REQUIRED ACTION
Please copy every record below exactly and leave out the pictures.
========
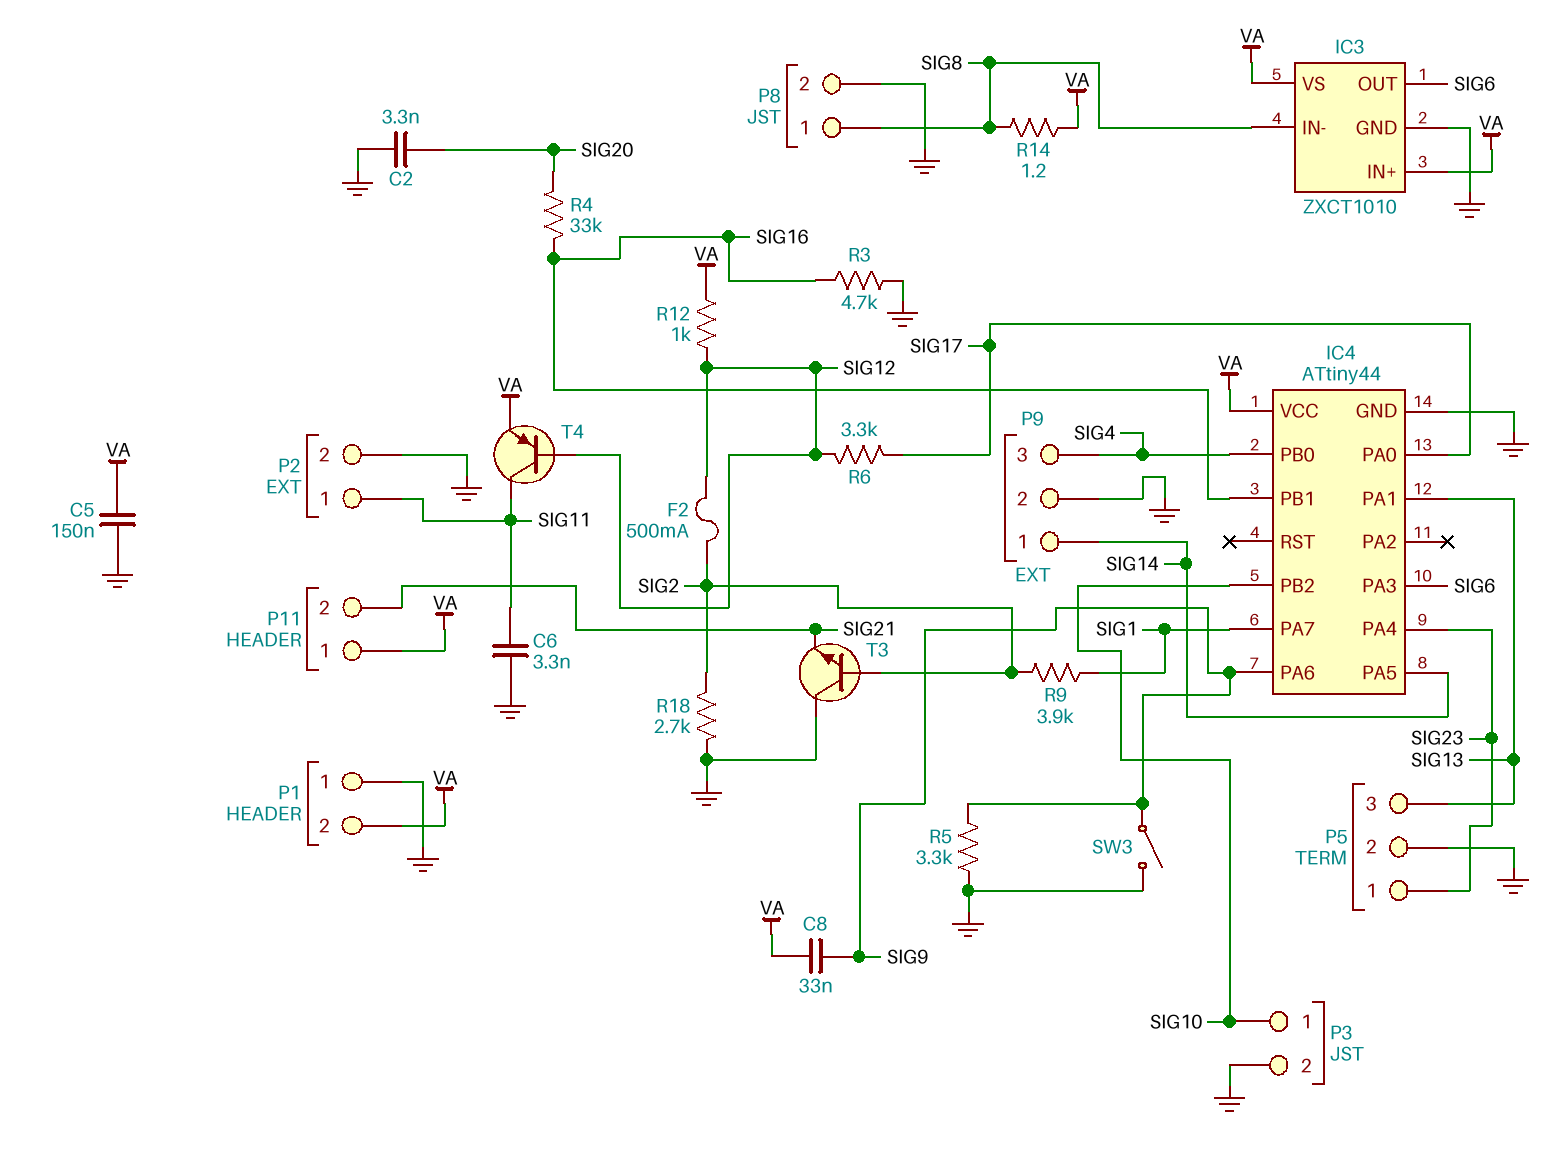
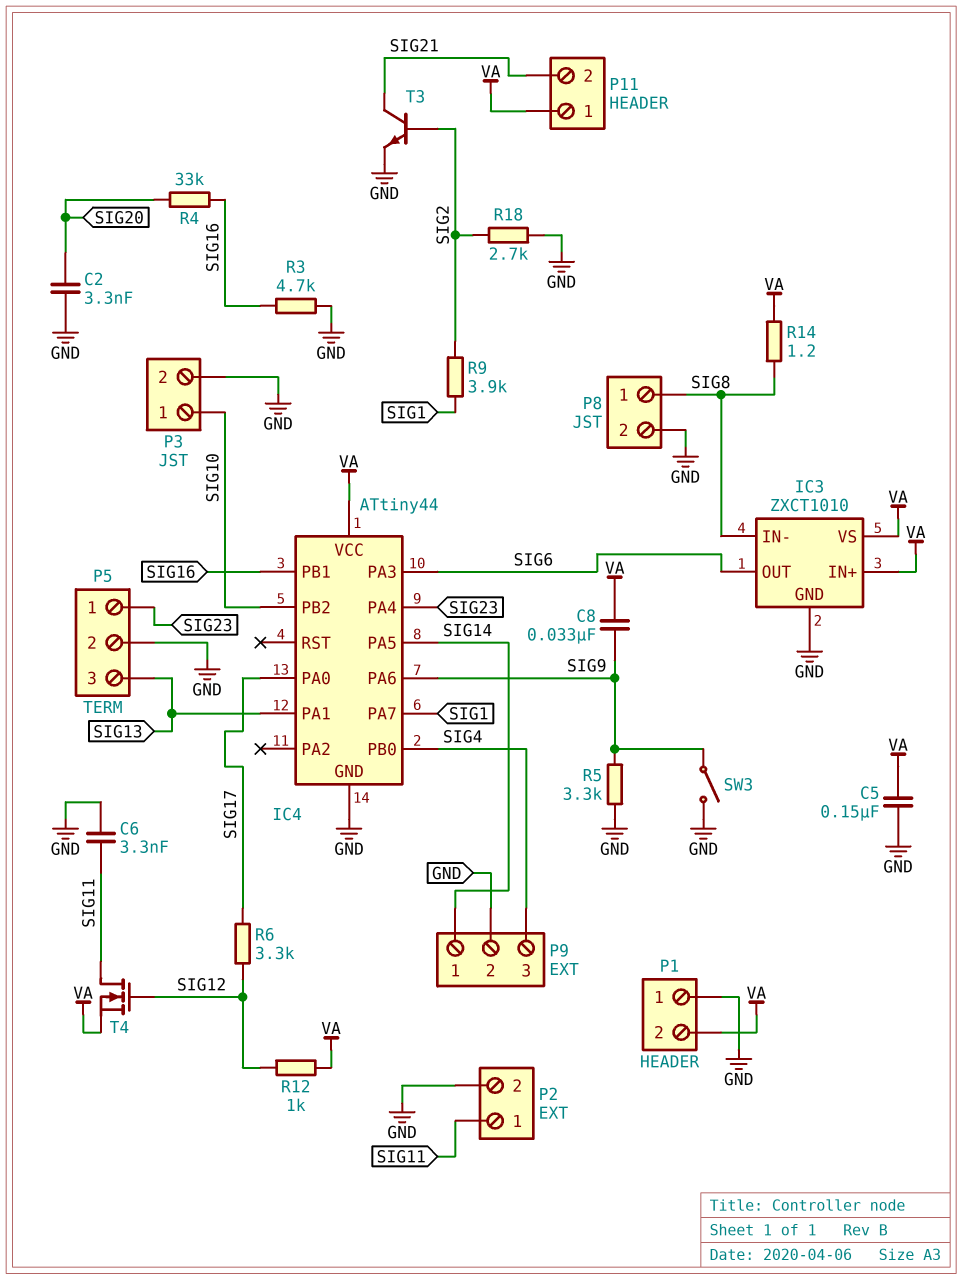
F2: 500mA (SIG2, SIG12) -> none
T3: NPN (B SIG2, C GND, E SIG21) -> NPN (B SIG2, C SIG21, E GND)
T4: PNP (B SIG12, C SIG11, E VA) -> NMOS (G SIG12, D SIG11, S VA)

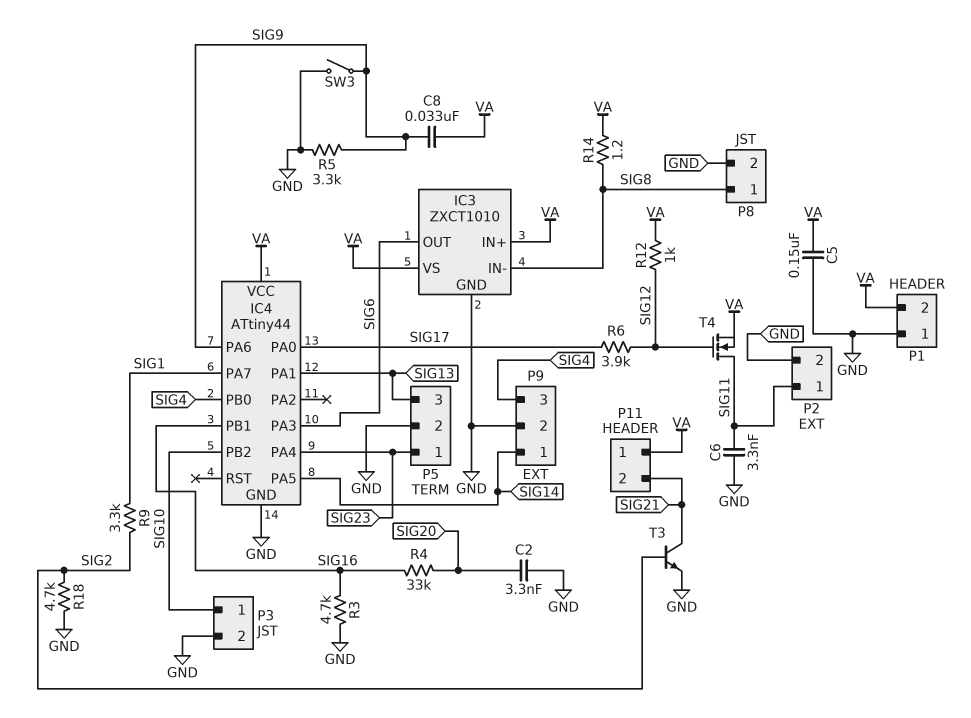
R6: 3.3k (SIG12, SIG17) -> 3.9k (SIG12, SIG17)
R9: 3.9k (SIG1, SIG2) -> 3.3k (SIG1, SIG2)
R18: 2.7k (GND, SIG2) -> 4.7k (GND, SIG2)

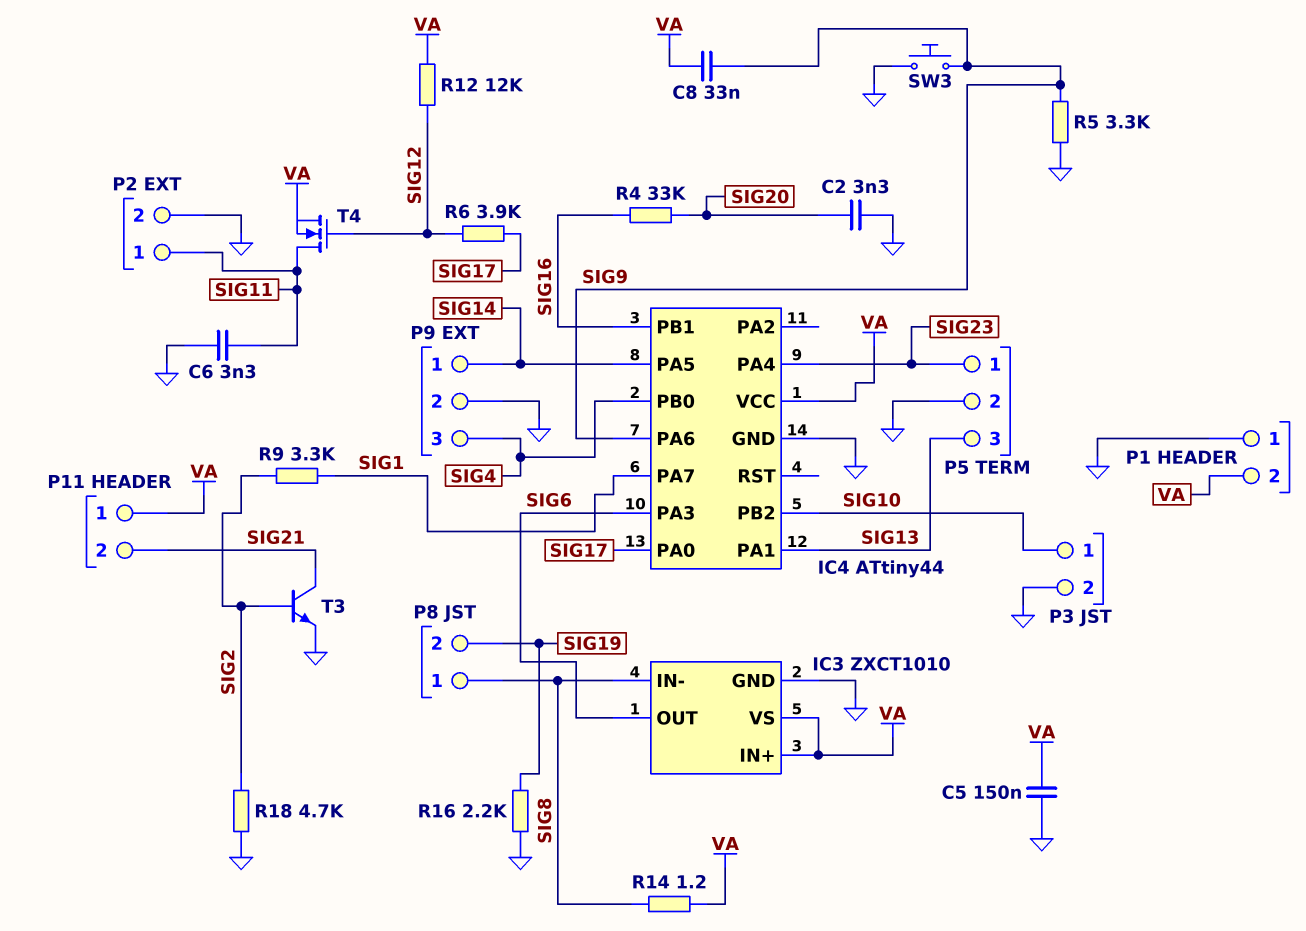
P8 pin 2: GND -> SIG19
R3: 4.7k (GND, SIG16) -> none
R12: 1k (SIG12, VA) -> 12k (SIG12, VA)
R16: none -> 2.2k (GND, SIG19)
SW3: switch (GND, SIG9) -> button (GND, SIG9)

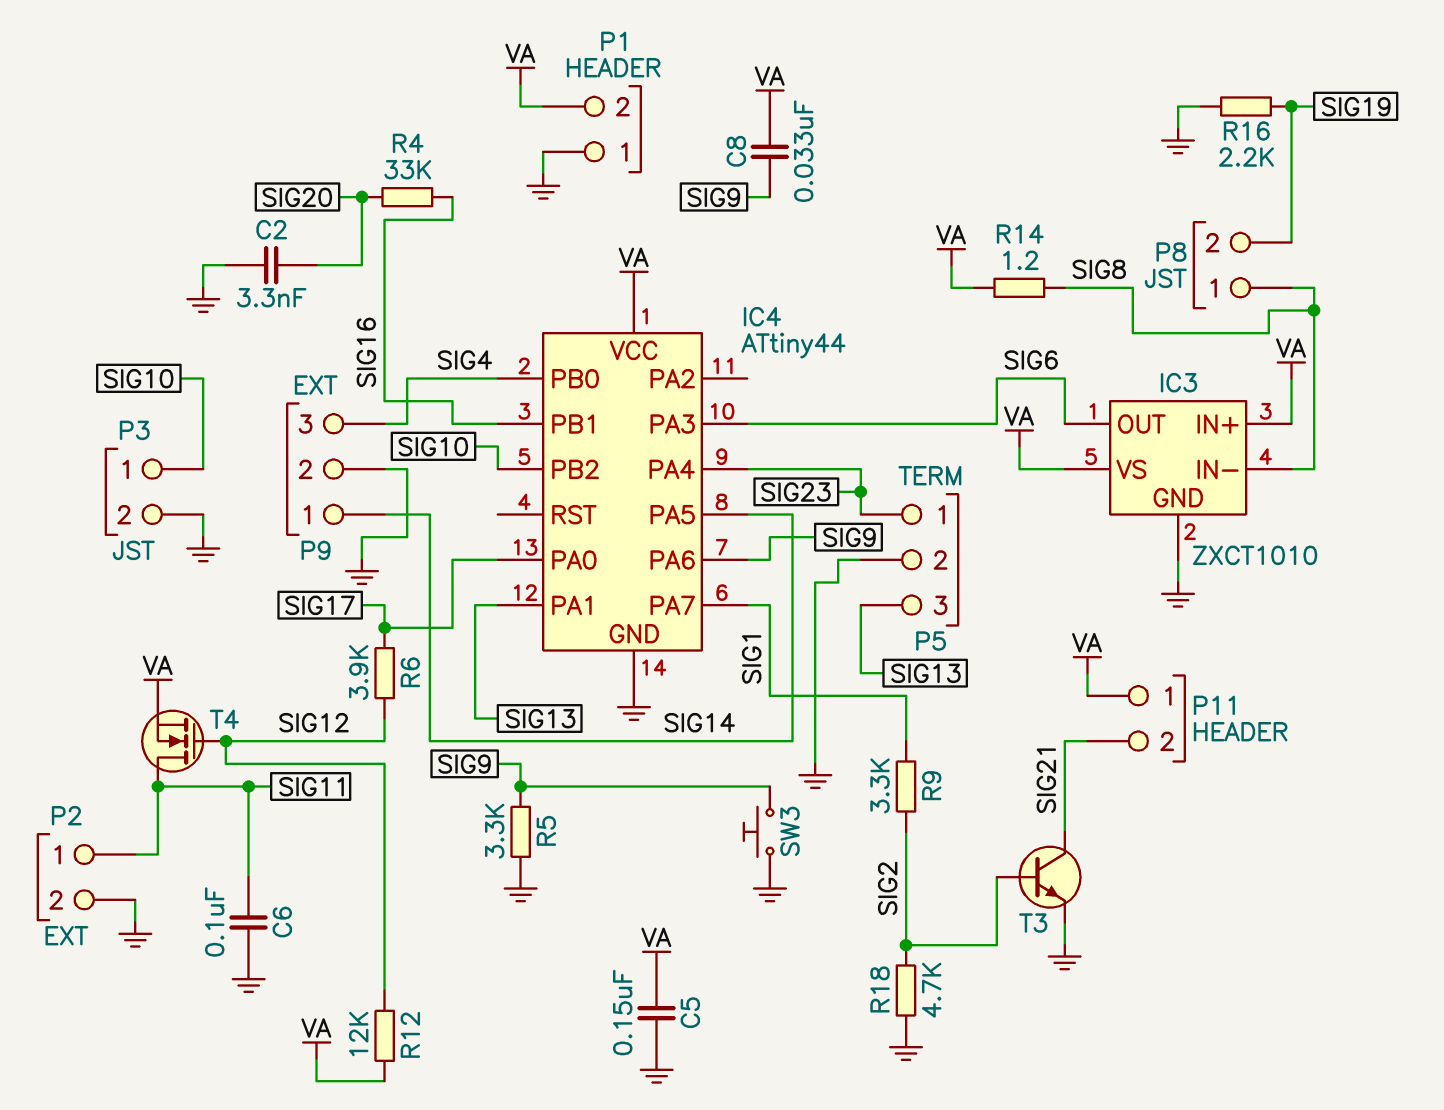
C6: 3.3nF (GND, SIG11) -> 100nF (GND, SIG11)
========
TASK ANSWER
F2: 500mA (SIG2, SIG12) -> none
T3: NPN (B SIG2, C GND, E SIG21) -> NPN (B SIG2, C SIG21, E GND)
T4: PNP (B SIG12, C SIG11, E VA) -> NMOS (G SIG12, D SIG11, S VA)

R6: 3.3k (SIG12, SIG17) -> 3.9k (SIG12, SIG17)
R9: 3.9k (SIG1, SIG2) -> 3.3k (SIG1, SIG2)
R18: 2.7k (GND, SIG2) -> 4.7k (GND, SIG2)

P8 pin 2: GND -> SIG19
R3: 4.7k (GND, SIG16) -> none
R12: 1k (SIG12, VA) -> 12k (SIG12, VA)
R16: none -> 2.2k (GND, SIG19)
SW3: switch (GND, SIG9) -> button (GND, SIG9)

C6: 3.3nF (GND, SIG11) -> 100nF (GND, SIG11)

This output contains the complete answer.